With images removed, transcribe each record exactly as it appears.

Data extract below:

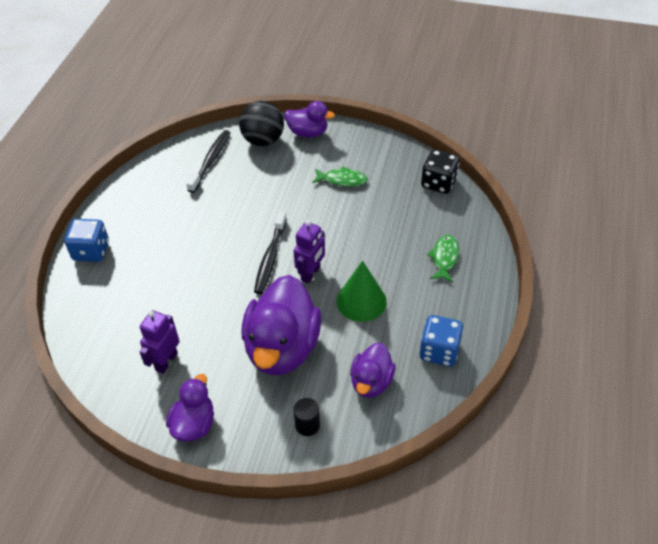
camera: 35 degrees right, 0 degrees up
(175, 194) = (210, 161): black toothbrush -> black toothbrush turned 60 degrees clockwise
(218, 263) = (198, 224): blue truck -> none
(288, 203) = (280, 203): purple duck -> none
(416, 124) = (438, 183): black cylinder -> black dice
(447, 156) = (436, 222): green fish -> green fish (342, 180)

End of Data extract.

### Result
camera: 35 degrees right, 0 degrees up
(175, 194) = (210, 161): black toothbrush -> black toothbrush turned 60 degrees clockwise
(218, 263) = (198, 224): blue truck -> none
(288, 203) = (280, 203): purple duck -> none
(416, 124) = (438, 183): black cylinder -> black dice
(447, 156) = (436, 222): green fish -> green fish (342, 180)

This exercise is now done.